## AIM
Extract every row below and reproduce each one word for word, without any changes.

## Rows excerpted from a collection
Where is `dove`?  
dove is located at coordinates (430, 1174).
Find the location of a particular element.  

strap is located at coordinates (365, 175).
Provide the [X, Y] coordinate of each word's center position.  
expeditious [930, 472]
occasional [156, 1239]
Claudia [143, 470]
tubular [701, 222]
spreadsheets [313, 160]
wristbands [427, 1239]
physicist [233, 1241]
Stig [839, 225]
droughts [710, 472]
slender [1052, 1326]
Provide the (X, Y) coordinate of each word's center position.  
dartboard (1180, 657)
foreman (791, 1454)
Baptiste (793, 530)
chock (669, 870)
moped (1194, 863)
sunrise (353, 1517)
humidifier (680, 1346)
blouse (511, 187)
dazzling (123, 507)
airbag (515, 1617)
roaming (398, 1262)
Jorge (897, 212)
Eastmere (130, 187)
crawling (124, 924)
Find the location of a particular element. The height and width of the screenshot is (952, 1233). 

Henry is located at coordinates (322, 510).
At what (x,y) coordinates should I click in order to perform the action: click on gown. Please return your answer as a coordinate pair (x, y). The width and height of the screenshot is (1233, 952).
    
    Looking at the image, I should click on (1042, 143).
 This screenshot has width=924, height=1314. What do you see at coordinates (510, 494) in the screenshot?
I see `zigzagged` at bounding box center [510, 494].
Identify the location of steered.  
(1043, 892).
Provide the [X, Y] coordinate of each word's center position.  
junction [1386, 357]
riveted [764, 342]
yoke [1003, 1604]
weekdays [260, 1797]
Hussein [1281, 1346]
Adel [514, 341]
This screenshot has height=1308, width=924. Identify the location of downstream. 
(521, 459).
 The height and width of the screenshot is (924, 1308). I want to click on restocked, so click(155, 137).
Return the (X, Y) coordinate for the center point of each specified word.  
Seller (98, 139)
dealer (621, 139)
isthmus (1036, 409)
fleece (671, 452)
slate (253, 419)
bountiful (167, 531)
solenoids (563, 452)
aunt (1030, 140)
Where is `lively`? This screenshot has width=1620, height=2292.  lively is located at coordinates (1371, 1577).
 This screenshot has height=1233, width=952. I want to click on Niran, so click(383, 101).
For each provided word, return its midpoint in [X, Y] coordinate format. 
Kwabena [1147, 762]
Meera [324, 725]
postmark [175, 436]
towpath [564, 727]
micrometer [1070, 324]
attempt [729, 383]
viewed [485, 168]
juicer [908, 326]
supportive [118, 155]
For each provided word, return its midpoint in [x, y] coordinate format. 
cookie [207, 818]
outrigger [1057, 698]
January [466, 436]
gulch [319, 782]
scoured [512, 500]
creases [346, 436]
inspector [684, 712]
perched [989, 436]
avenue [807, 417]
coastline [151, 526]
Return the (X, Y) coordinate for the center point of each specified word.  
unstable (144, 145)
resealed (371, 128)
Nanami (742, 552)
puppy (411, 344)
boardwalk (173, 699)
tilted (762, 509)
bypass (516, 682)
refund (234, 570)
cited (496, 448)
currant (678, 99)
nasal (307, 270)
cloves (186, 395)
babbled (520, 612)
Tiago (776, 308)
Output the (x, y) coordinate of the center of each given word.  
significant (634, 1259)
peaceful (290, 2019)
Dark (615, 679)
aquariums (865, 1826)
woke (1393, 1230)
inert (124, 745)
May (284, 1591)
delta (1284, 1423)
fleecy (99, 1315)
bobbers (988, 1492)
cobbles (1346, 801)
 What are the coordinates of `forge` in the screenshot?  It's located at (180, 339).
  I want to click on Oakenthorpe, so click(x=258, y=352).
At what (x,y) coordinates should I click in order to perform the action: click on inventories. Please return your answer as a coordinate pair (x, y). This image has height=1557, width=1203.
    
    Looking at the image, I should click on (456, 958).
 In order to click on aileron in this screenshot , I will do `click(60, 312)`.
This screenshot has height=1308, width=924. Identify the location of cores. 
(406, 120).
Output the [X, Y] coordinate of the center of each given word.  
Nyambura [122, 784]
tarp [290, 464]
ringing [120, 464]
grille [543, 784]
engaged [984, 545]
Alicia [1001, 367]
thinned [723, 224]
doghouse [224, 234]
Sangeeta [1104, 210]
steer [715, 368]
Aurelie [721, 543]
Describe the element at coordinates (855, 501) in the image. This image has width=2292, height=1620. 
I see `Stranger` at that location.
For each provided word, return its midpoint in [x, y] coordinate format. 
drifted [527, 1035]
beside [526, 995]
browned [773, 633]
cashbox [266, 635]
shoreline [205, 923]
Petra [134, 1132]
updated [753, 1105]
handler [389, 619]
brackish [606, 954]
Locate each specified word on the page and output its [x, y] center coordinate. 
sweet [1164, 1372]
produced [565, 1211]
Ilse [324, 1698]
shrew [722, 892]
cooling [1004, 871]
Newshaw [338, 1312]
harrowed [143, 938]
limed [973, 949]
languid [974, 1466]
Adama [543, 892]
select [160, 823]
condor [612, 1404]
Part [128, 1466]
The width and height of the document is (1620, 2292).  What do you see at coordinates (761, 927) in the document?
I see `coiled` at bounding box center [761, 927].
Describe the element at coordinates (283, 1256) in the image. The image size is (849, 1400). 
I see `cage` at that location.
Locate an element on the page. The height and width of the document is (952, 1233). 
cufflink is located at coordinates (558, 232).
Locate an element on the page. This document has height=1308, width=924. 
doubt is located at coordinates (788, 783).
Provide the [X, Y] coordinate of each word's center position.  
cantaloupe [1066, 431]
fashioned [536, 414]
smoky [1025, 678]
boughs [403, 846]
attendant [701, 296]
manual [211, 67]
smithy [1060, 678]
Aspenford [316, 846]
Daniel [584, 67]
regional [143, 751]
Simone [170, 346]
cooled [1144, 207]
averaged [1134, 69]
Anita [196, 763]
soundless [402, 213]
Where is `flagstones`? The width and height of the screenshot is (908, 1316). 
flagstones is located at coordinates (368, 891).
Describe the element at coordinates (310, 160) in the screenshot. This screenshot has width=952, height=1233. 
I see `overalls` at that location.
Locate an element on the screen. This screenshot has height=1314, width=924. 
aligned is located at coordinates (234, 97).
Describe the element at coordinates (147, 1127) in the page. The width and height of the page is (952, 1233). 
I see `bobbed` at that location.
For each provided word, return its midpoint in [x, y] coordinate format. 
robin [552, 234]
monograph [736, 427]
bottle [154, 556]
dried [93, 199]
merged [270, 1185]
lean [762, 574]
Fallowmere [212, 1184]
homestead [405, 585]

## FULL SOLUTION
Where is `dove`?  
dove is located at coordinates (430, 1174).
Find the location of a particular element.  

strap is located at coordinates (365, 175).
Provide the [X, Y] coordinate of each word's center position.  
expeditious [930, 472]
occasional [156, 1239]
Claudia [143, 470]
tubular [701, 222]
spreadsheets [313, 160]
wristbands [427, 1239]
physicist [233, 1241]
Stig [839, 225]
droughts [710, 472]
slender [1052, 1326]
Provide the (X, Y) coordinate of each word's center position.  
dartboard (1180, 657)
foreman (791, 1454)
Baptiste (793, 530)
chock (669, 870)
moped (1194, 863)
sunrise (353, 1517)
humidifier (680, 1346)
blouse (511, 187)
dazzling (123, 507)
airbag (515, 1617)
roaming (398, 1262)
Jorge (897, 212)
Eastmere (130, 187)
crawling (124, 924)
Find the location of a particular element. The height and width of the screenshot is (952, 1233). 

Henry is located at coordinates (322, 510).
At what (x,y) coordinates should I click in order to perform the action: click on gown. Please return your answer as a coordinate pair (x, y). The width and height of the screenshot is (1233, 952).
    
    Looking at the image, I should click on (1042, 143).
 This screenshot has width=924, height=1314. What do you see at coordinates (510, 494) in the screenshot?
I see `zigzagged` at bounding box center [510, 494].
Identify the location of steered.  
(1043, 892).
Provide the [X, Y] coordinate of each word's center position.  
junction [1386, 357]
riveted [764, 342]
yoke [1003, 1604]
weekdays [260, 1797]
Hussein [1281, 1346]
Adel [514, 341]
This screenshot has height=1308, width=924. Identify the location of downstream. 
(521, 459).
 The height and width of the screenshot is (924, 1308). I want to click on restocked, so click(155, 137).
Return the (X, Y) coordinate for the center point of each specified word.  
Seller (98, 139)
dealer (621, 139)
isthmus (1036, 409)
fleece (671, 452)
slate (253, 419)
bountiful (167, 531)
solenoids (563, 452)
aunt (1030, 140)
Where is `lively`? This screenshot has width=1620, height=2292.  lively is located at coordinates (1371, 1577).
 This screenshot has height=1233, width=952. I want to click on Niran, so click(383, 101).
For each provided word, return its midpoint in [X, Y] coordinate format. 
Kwabena [1147, 762]
Meera [324, 725]
postmark [175, 436]
towpath [564, 727]
micrometer [1070, 324]
attempt [729, 383]
viewed [485, 168]
juicer [908, 326]
supportive [118, 155]
For each provided word, return its midpoint in [x, y] coordinate format. 
cookie [207, 818]
outrigger [1057, 698]
January [466, 436]
gulch [319, 782]
scoured [512, 500]
creases [346, 436]
inspector [684, 712]
perched [989, 436]
avenue [807, 417]
coastline [151, 526]
Return the (X, Y) coordinate for the center point of each specified word.  
unstable (144, 145)
resealed (371, 128)
Nanami (742, 552)
puppy (411, 344)
boardwalk (173, 699)
tilted (762, 509)
bypass (516, 682)
refund (234, 570)
cited (496, 448)
currant (678, 99)
nasal (307, 270)
cloves (186, 395)
babbled (520, 612)
Tiago (776, 308)
Output the (x, y) coordinate of the center of each given word.  
significant (634, 1259)
peaceful (290, 2019)
Dark (615, 679)
aquariums (865, 1826)
woke (1393, 1230)
inert (124, 745)
May (284, 1591)
delta (1284, 1423)
fleecy (99, 1315)
bobbers (988, 1492)
cobbles (1346, 801)
 What are the coordinates of `forge` in the screenshot?  It's located at (180, 339).
  I want to click on Oakenthorpe, so click(x=258, y=352).
At what (x,y) coordinates should I click in order to perform the action: click on inventories. Please return your answer as a coordinate pair (x, y). This image has height=1557, width=1203.
    
    Looking at the image, I should click on (456, 958).
 In order to click on aileron in this screenshot , I will do `click(60, 312)`.
This screenshot has height=1308, width=924. Identify the location of cores. 
(406, 120).
Output the [X, Y] coordinate of the center of each given word.  
Nyambura [122, 784]
tarp [290, 464]
ringing [120, 464]
grille [543, 784]
engaged [984, 545]
Alicia [1001, 367]
thinned [723, 224]
doghouse [224, 234]
Sangeeta [1104, 210]
steer [715, 368]
Aurelie [721, 543]
Describe the element at coordinates (855, 501) in the image. This image has width=2292, height=1620. 
I see `Stranger` at that location.
For each provided word, return its midpoint in [x, y] coordinate format. 
drifted [527, 1035]
beside [526, 995]
browned [773, 633]
cashbox [266, 635]
shoreline [205, 923]
Petra [134, 1132]
updated [753, 1105]
handler [389, 619]
brackish [606, 954]
Locate each specified word on the page and output its [x, y] center coordinate. 
sweet [1164, 1372]
produced [565, 1211]
Ilse [324, 1698]
shrew [722, 892]
cooling [1004, 871]
Newshaw [338, 1312]
harrowed [143, 938]
limed [973, 949]
languid [974, 1466]
Adama [543, 892]
select [160, 823]
condor [612, 1404]
Part [128, 1466]
The width and height of the document is (1620, 2292).  What do you see at coordinates (761, 927) in the document?
I see `coiled` at bounding box center [761, 927].
Describe the element at coordinates (283, 1256) in the image. The image size is (849, 1400). 
I see `cage` at that location.
Locate an element on the page. The height and width of the document is (952, 1233). 
cufflink is located at coordinates (558, 232).
Locate an element on the page. This document has height=1308, width=924. 
doubt is located at coordinates (788, 783).
Provide the [X, Y] coordinate of each word's center position.  
cantaloupe [1066, 431]
fashioned [536, 414]
smoky [1025, 678]
boughs [403, 846]
attendant [701, 296]
manual [211, 67]
smithy [1060, 678]
Aspenford [316, 846]
Daniel [584, 67]
regional [143, 751]
Simone [170, 346]
cooled [1144, 207]
averaged [1134, 69]
Anita [196, 763]
soundless [402, 213]
Where is `flagstones`? The width and height of the screenshot is (908, 1316). 
flagstones is located at coordinates (368, 891).
Describe the element at coordinates (310, 160) in the screenshot. This screenshot has width=952, height=1233. 
I see `overalls` at that location.
Locate an element on the screen. This screenshot has height=1314, width=924. 
aligned is located at coordinates (234, 97).
Describe the element at coordinates (147, 1127) in the page. The width and height of the page is (952, 1233). 
I see `bobbed` at that location.
For each provided word, return its midpoint in [x, y] coordinate format. 
robin [552, 234]
monograph [736, 427]
bottle [154, 556]
dried [93, 199]
merged [270, 1185]
lean [762, 574]
Fallowmere [212, 1184]
homestead [405, 585]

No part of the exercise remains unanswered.